Of the entries below, return exactly those lines that fall between the one containing "bright orange jam" and the one containing "recoloured | brown", the two end lines included.
-=-=-=-=-
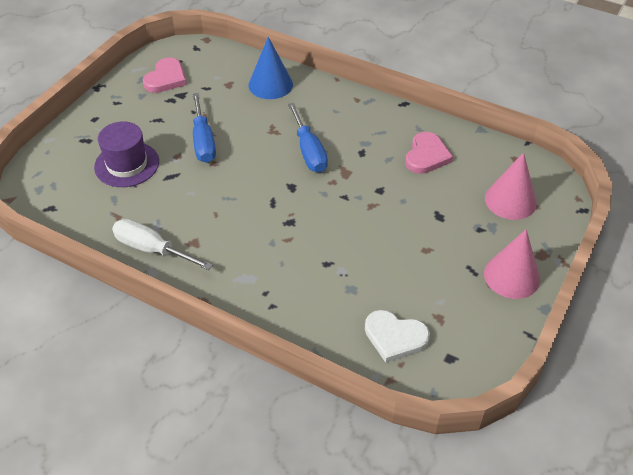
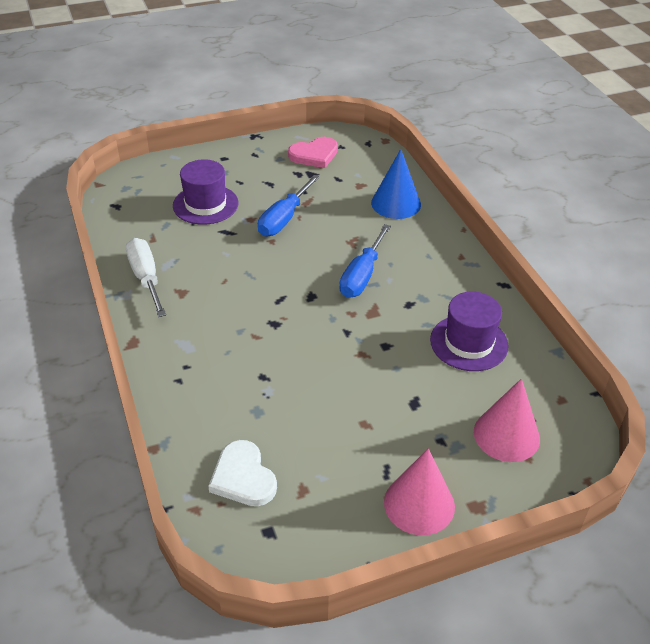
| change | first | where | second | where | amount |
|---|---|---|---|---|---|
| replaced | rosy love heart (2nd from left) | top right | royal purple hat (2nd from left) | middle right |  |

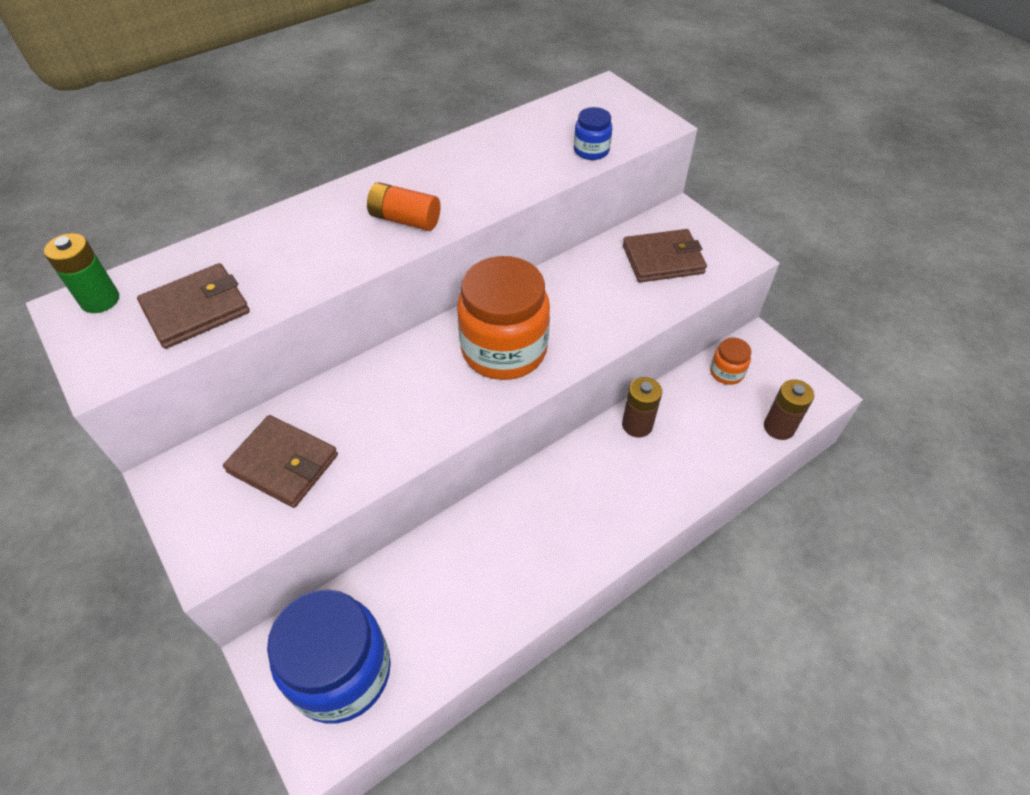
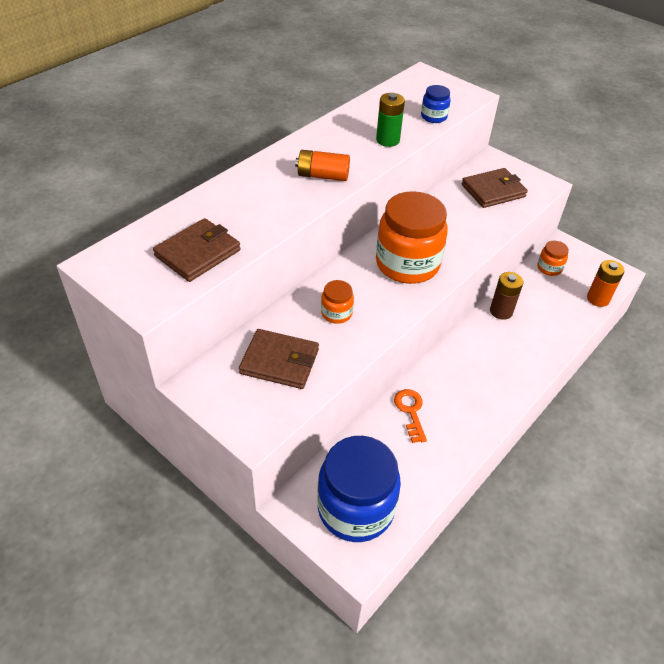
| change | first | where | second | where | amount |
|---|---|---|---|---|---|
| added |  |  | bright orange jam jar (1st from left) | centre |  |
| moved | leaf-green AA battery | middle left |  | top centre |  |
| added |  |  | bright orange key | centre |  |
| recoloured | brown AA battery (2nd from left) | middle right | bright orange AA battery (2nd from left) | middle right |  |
-=-=-=-=-
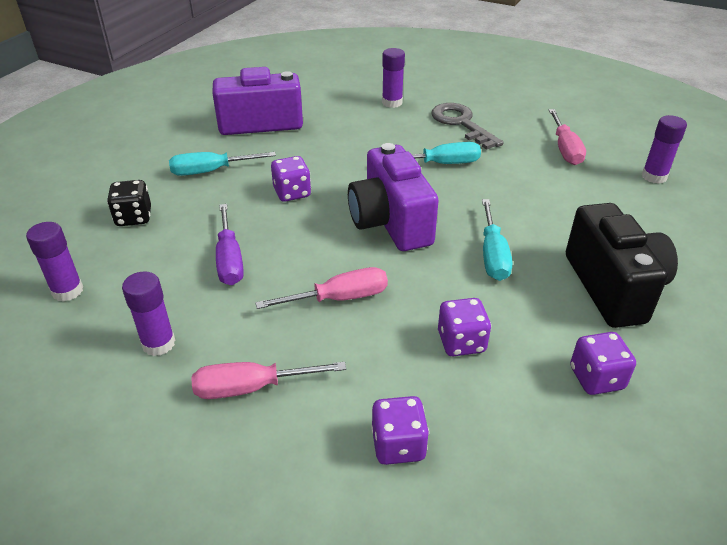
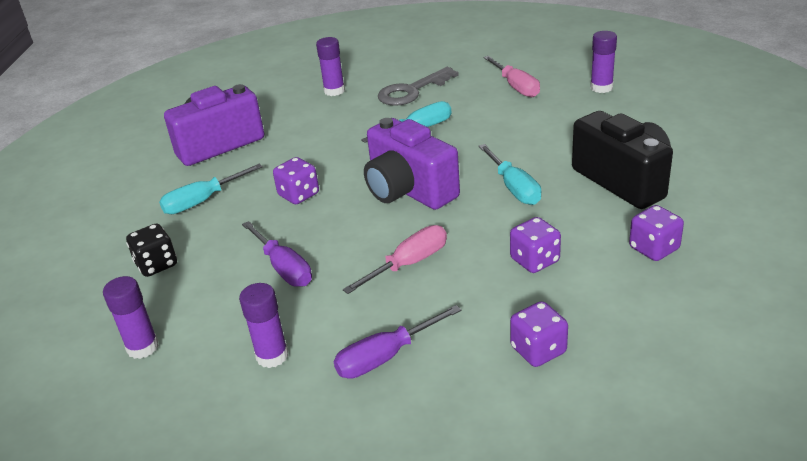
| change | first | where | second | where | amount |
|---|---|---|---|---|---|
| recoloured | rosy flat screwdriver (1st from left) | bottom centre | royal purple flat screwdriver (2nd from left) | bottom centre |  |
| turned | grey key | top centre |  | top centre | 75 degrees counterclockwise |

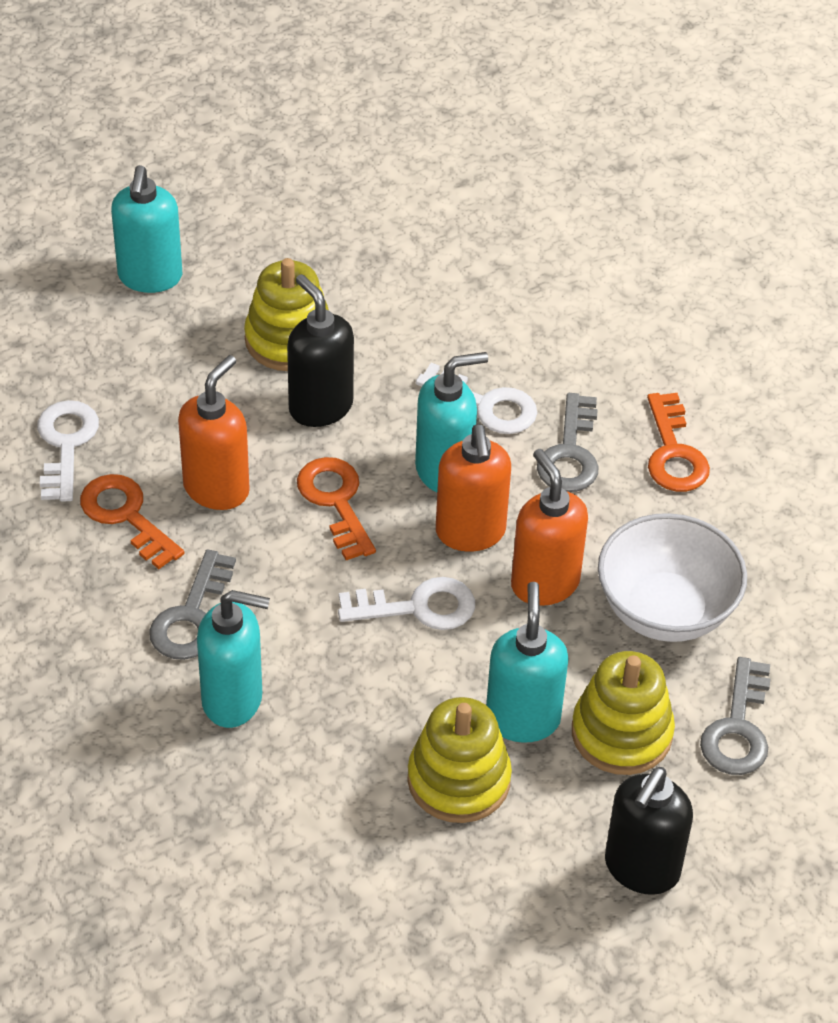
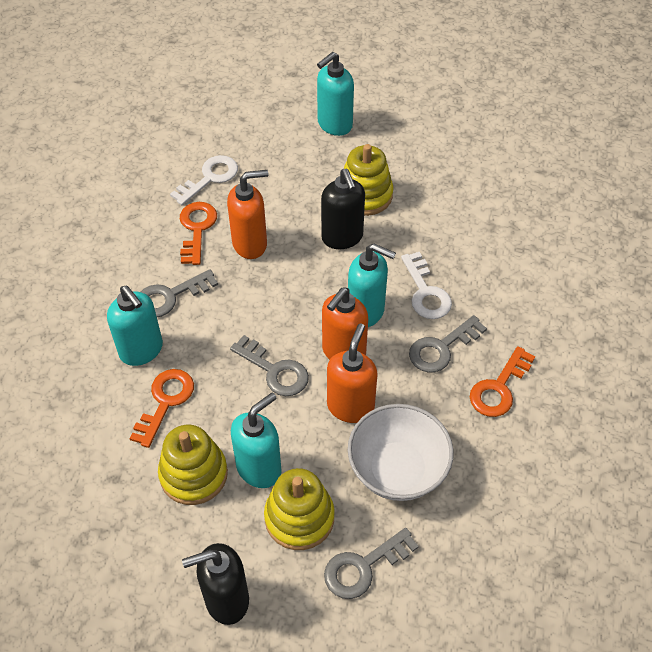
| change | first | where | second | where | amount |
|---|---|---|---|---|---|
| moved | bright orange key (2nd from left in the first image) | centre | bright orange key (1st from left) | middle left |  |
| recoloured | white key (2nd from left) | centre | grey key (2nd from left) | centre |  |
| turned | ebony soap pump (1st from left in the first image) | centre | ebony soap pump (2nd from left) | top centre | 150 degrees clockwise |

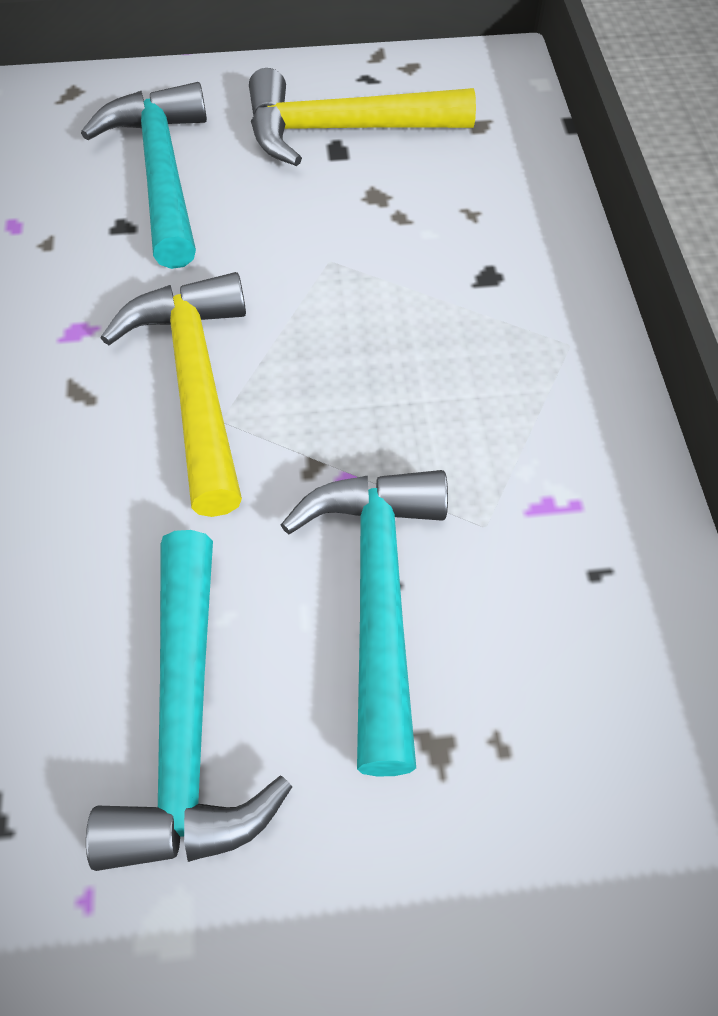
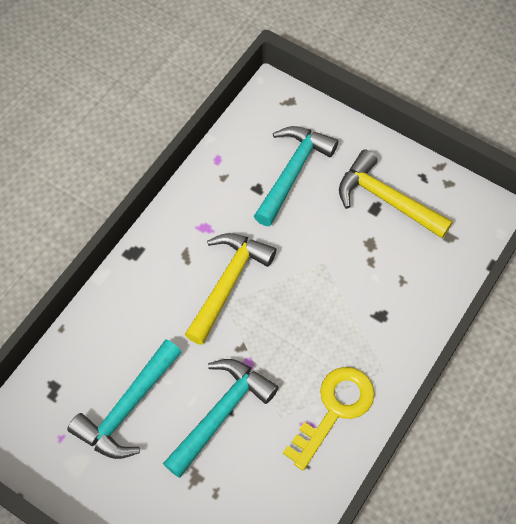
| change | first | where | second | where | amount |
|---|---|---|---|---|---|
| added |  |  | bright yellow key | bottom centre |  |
-=-=-=-=-
RESULT BELOW –
| added |  |  | bright orange jam jar (1st from left) | centre |  |
| moved | leaf-green AA battery | middle left |  | top centre |  |
| added |  |  | bright orange key | centre |  |
| recoloured | brown AA battery (2nd from left) | middle right | bright orange AA battery (2nd from left) | middle right |  |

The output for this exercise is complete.